Data extracts.

-- Opening Marker --

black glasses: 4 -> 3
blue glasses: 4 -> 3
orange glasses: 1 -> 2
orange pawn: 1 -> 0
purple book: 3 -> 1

-- Closing Marker --
-- Opening Marker --

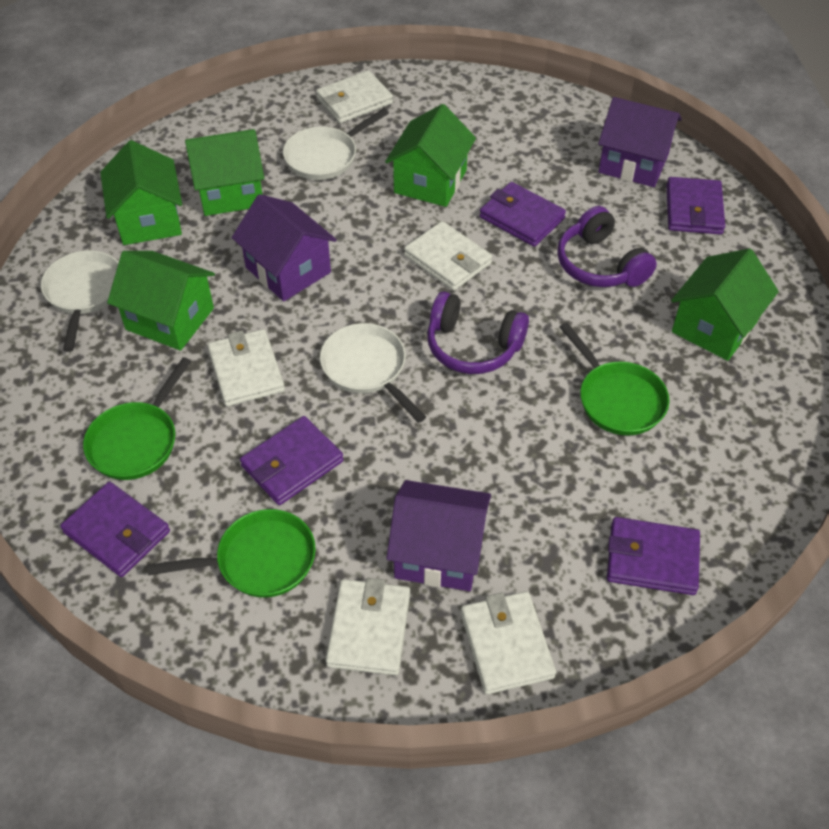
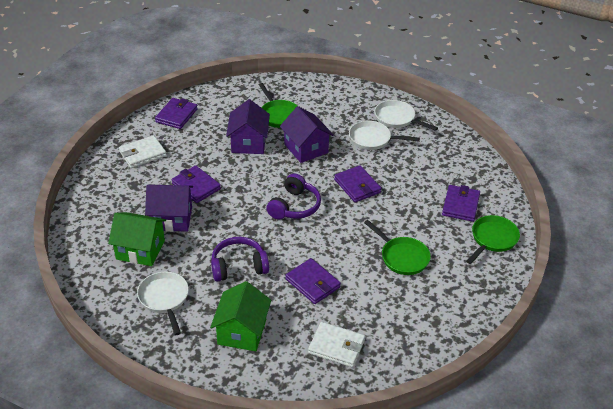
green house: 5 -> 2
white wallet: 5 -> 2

-- Closing Marker --
-- Opening Marker --

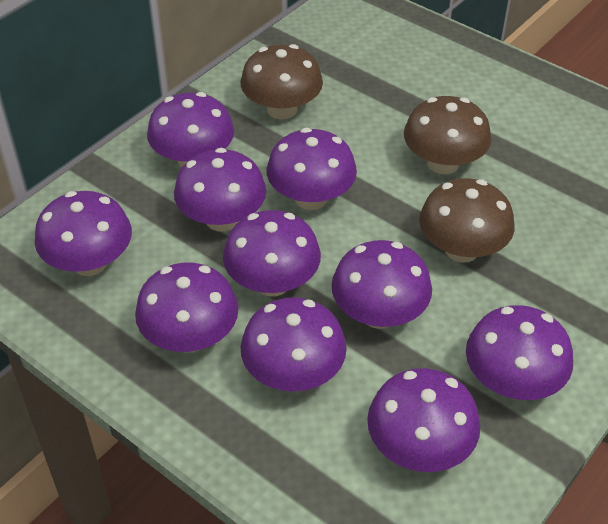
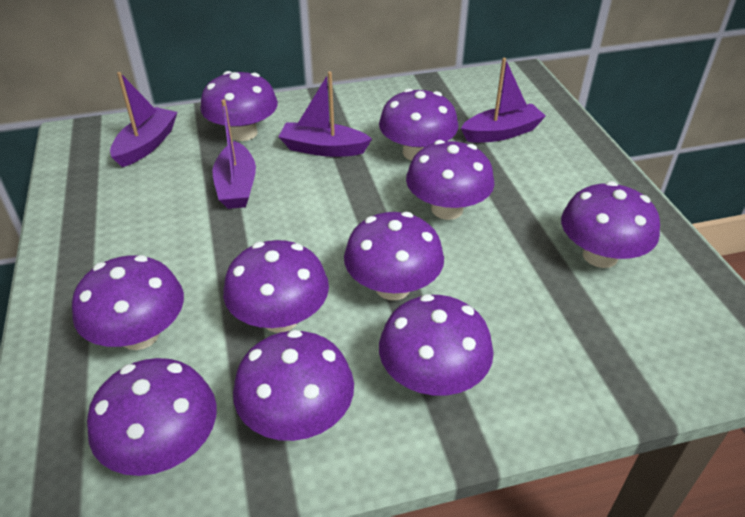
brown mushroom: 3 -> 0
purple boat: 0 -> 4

-- Closing Marker --

What is required. For this exercise, output exactly the lines above from the line with "black glasses: 4 -> 3" to the line with "purple book: 3 -> 1", counting both, and leave out the rest.

Solution below.
black glasses: 4 -> 3
blue glasses: 4 -> 3
orange glasses: 1 -> 2
orange pawn: 1 -> 0
purple book: 3 -> 1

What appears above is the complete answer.